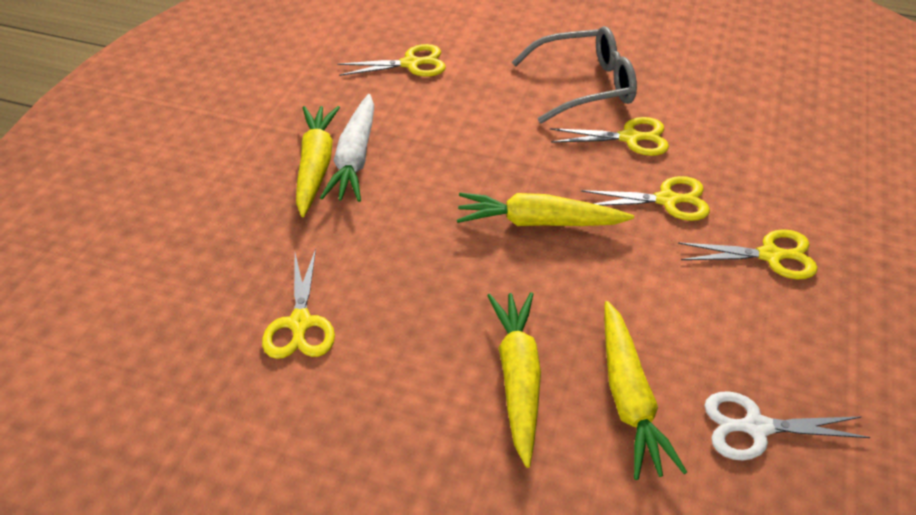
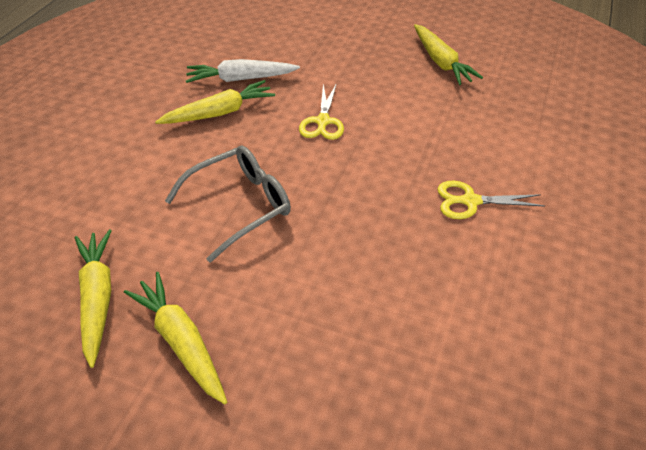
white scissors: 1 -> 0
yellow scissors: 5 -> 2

□ □ □ □ □

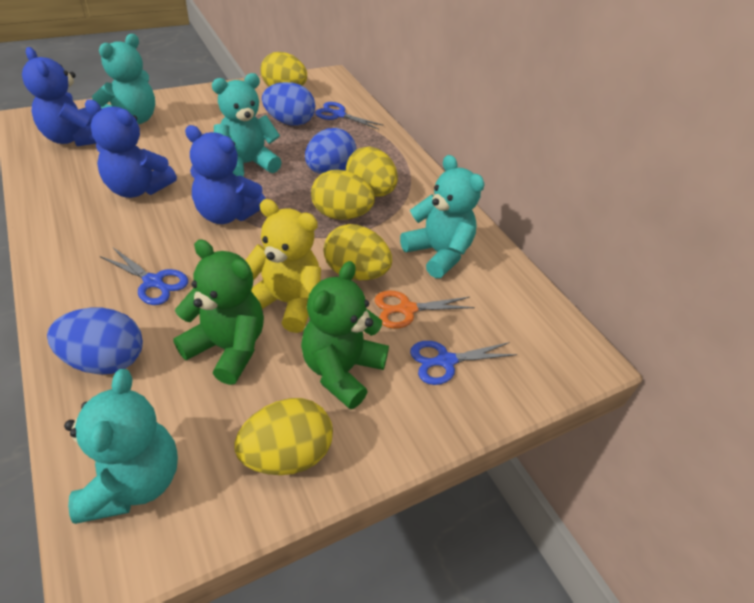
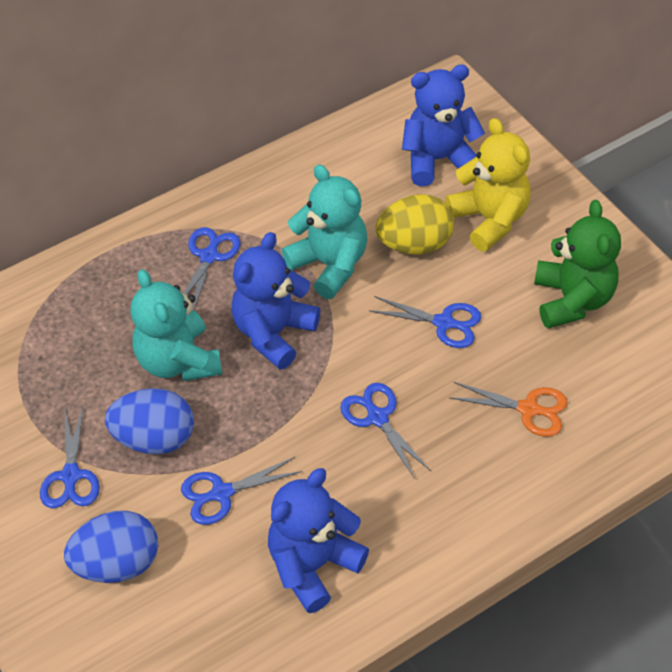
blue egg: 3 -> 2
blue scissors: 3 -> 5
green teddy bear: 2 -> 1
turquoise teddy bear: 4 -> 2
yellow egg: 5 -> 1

□ □ □ □ □

**Activity:** Copy out, from the data above, every line holding the word "teddy".

**Response:**
green teddy bear: 2 -> 1
turquoise teddy bear: 4 -> 2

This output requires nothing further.